● **WHAT THE TASK ASKS**
An exact copy of the data is required, with no pictures in it.

● **DATA LISTING**

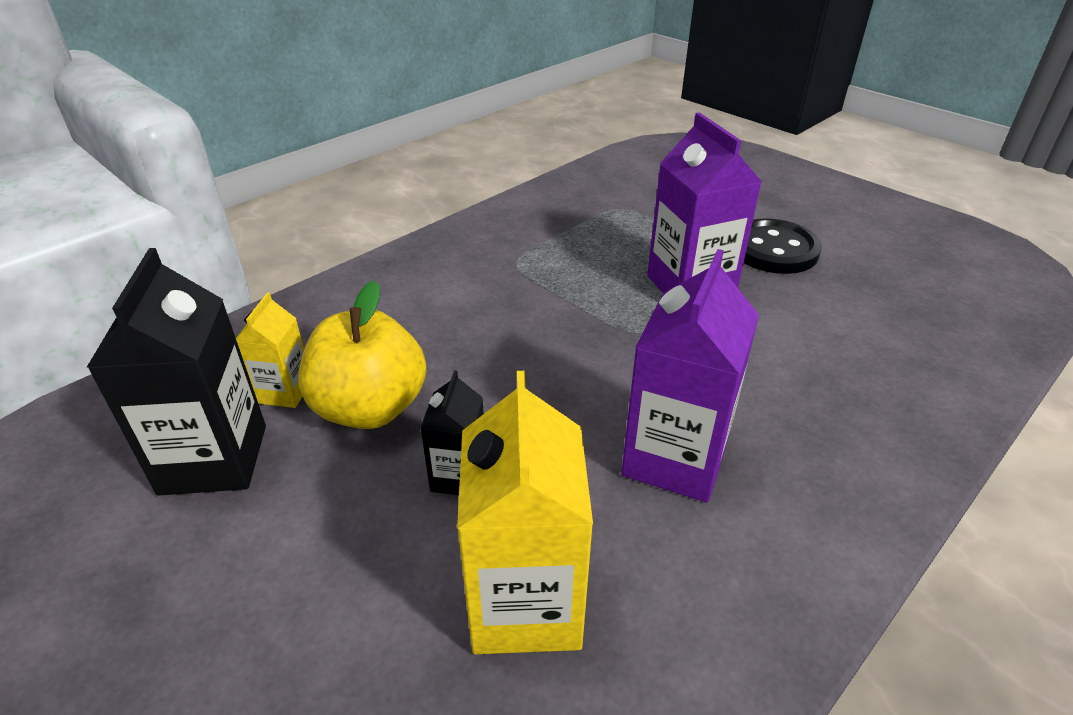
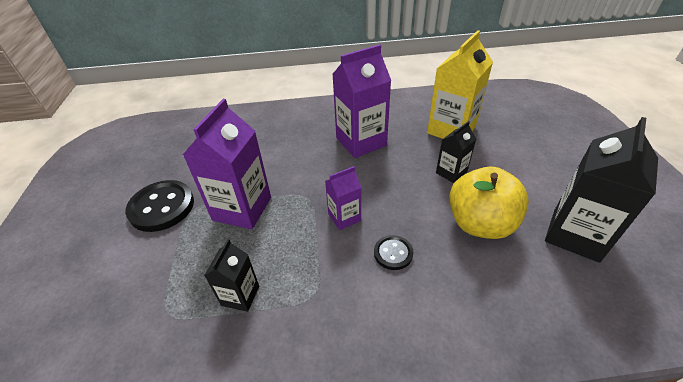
camera: 140 degrees left, 5 degrees up
(284, 391) = (531, 261): yellow carton -> none
(465, 324) = (393, 253): none -> black button
(561, 332) = (344, 217): none -> purple carton
(580, 236) = (240, 295): none -> black carton

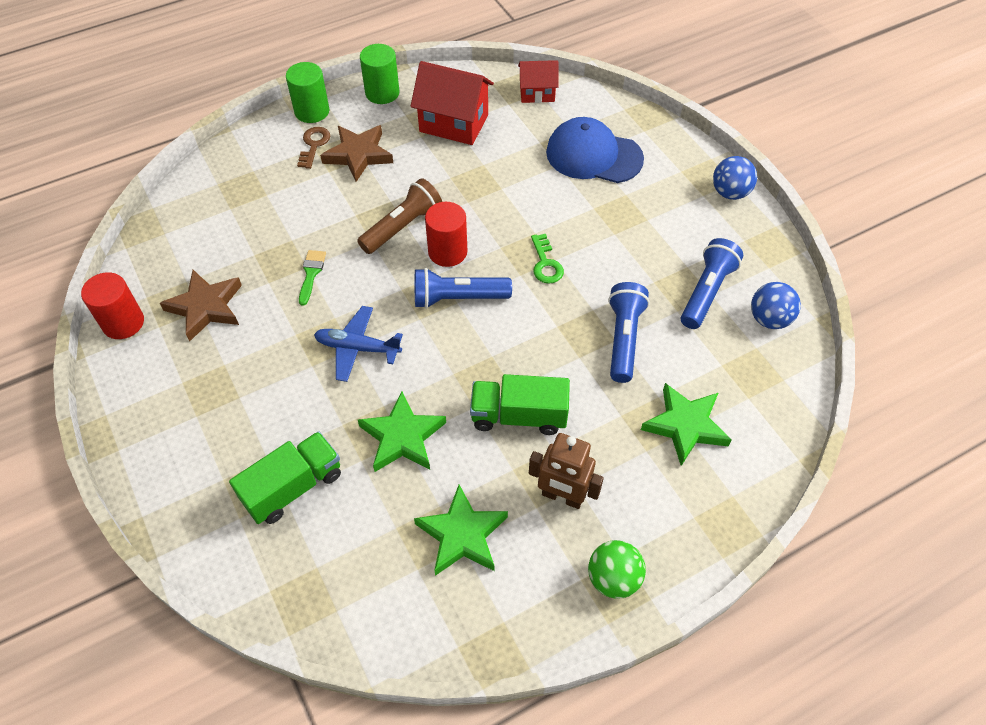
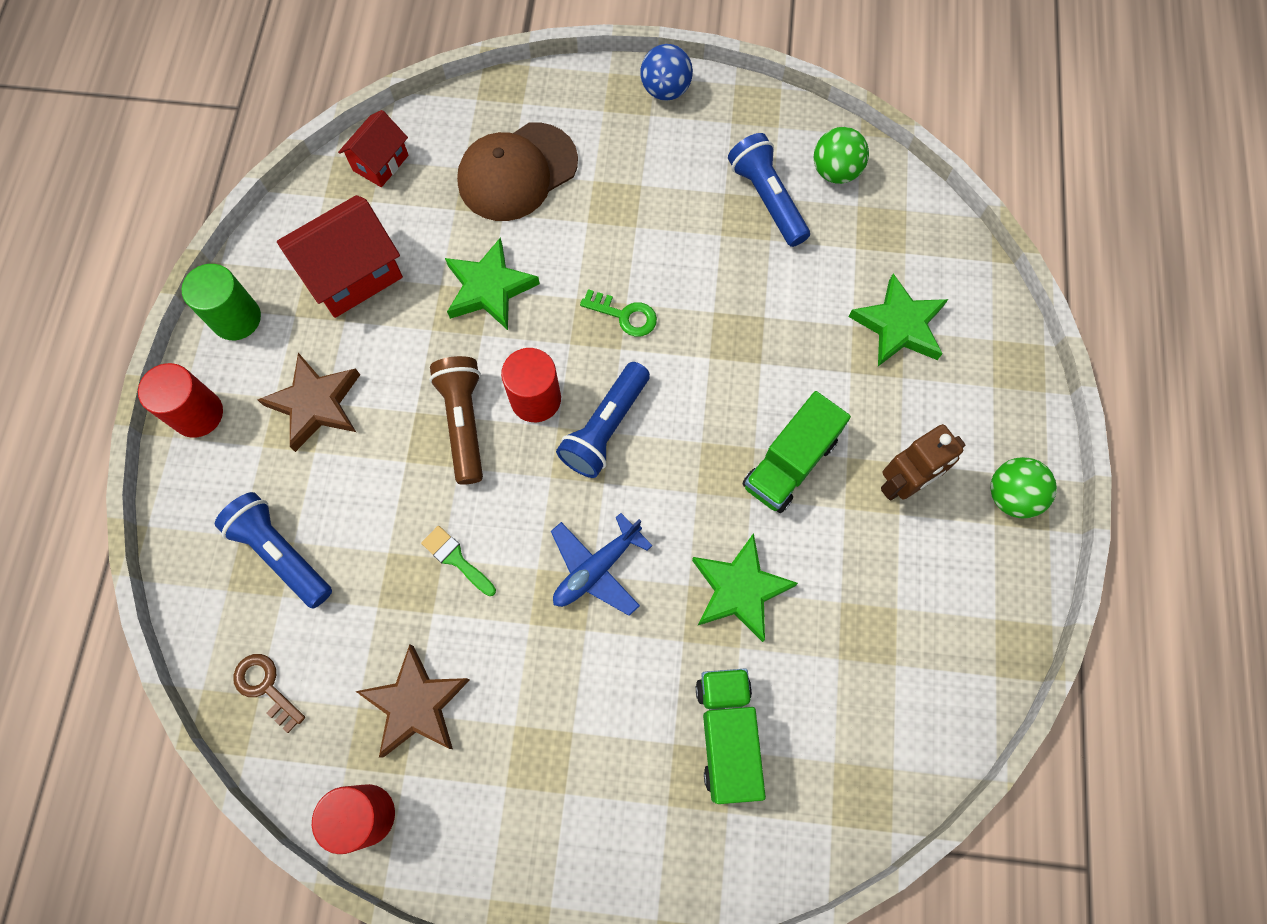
camera: 55 degrees left, 15 degrees up
(312, 111) = (198, 414): green cylinder -> red cylinder
(314, 145) = (257, 443): brown key -> brown key (265, 687)
(462, 535) = (886, 600): green star -> green star (489, 288)
(593, 155) = (517, 172): blue cap -> brown cap
(623, 339) = (768, 309): blue flashlight -> blue flashlight (281, 553)
(769, 319) = (835, 171): blue ball -> green ball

● **SOLUTION FOR THIS TASK**
camera: 140 degrees left, 5 degrees up
(284, 391) = (531, 261): yellow carton -> none
(465, 324) = (393, 253): none -> black button
(561, 332) = (344, 217): none -> purple carton
(580, 236) = (240, 295): none -> black carton

camera: 55 degrees left, 15 degrees up
(312, 111) = (198, 414): green cylinder -> red cylinder
(314, 145) = (257, 443): brown key -> brown key (265, 687)
(462, 535) = (886, 600): green star -> green star (489, 288)
(593, 155) = (517, 172): blue cap -> brown cap
(623, 339) = (768, 309): blue flashlight -> blue flashlight (281, 553)
(769, 319) = (835, 171): blue ball -> green ball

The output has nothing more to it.